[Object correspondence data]
......

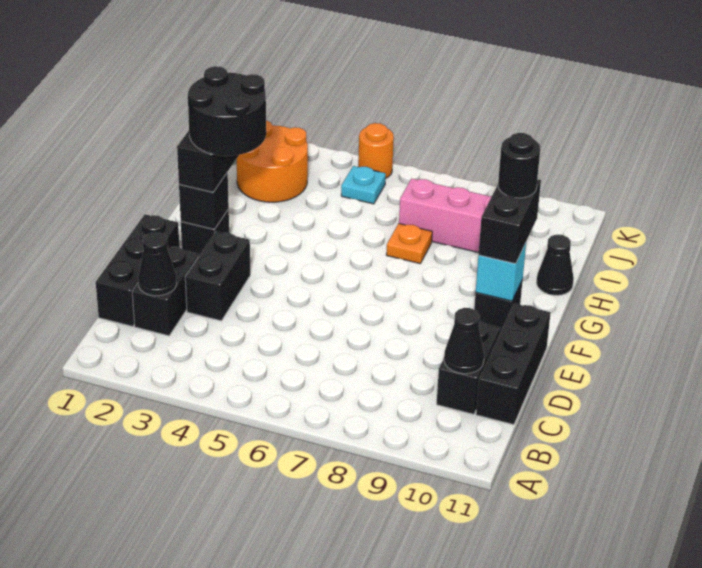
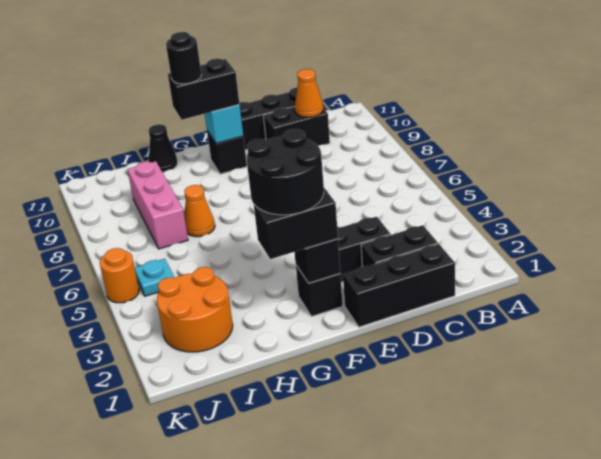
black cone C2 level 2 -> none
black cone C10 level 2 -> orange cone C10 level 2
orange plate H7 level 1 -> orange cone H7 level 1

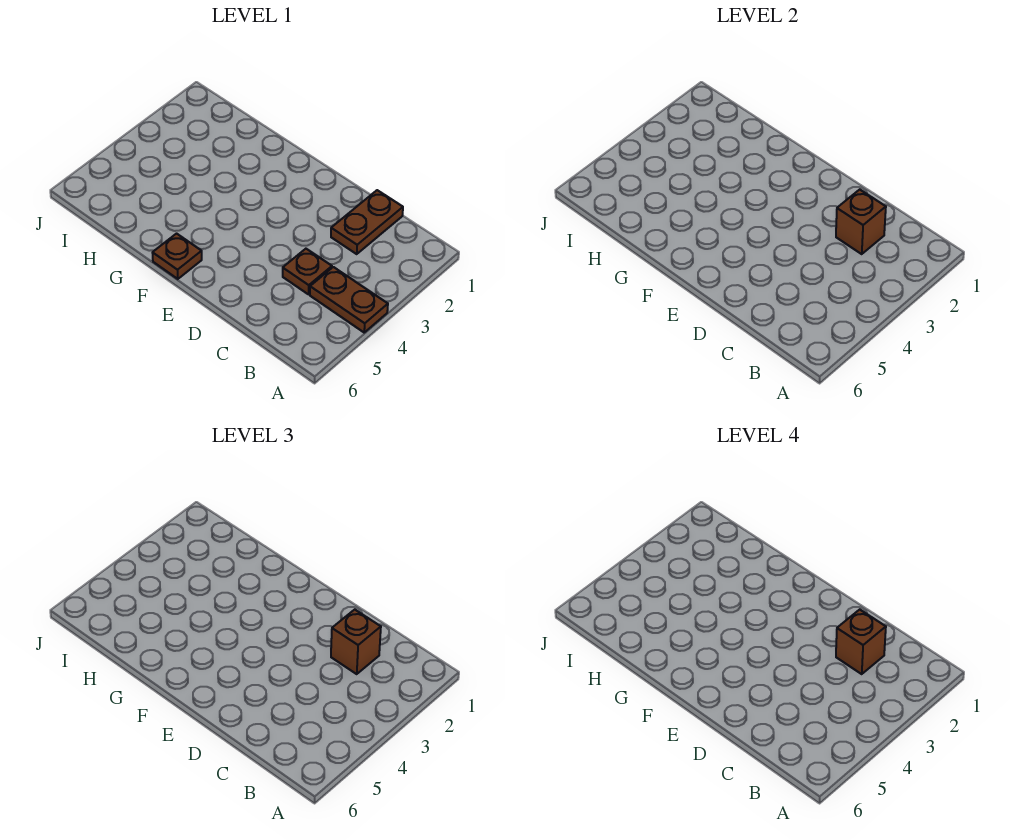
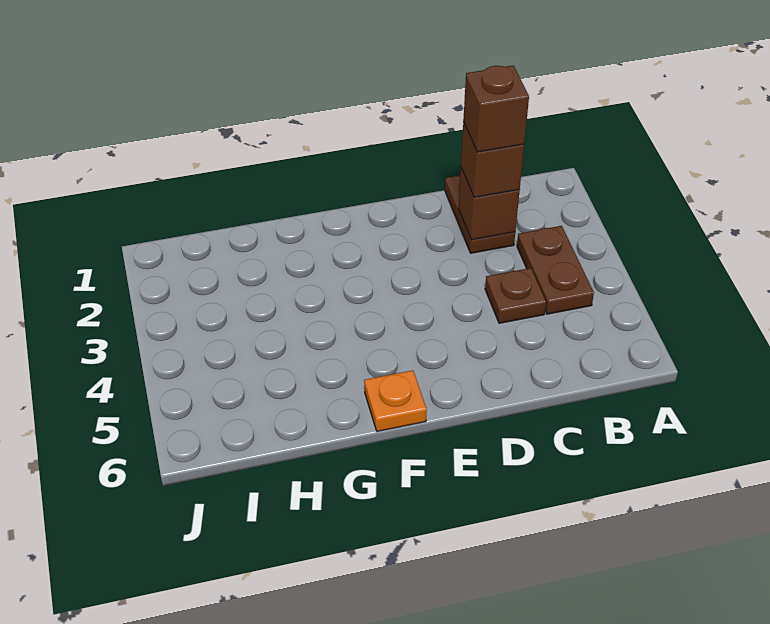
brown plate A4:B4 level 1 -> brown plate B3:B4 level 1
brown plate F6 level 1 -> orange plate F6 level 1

......

Each line of the data above needs to be retyped as it is, without any picture.

▸ **RESULT OF THE EXERCISE**
black cone C2 level 2 -> none
black cone C10 level 2 -> orange cone C10 level 2
orange plate H7 level 1 -> orange cone H7 level 1

brown plate A4:B4 level 1 -> brown plate B3:B4 level 1
brown plate F6 level 1 -> orange plate F6 level 1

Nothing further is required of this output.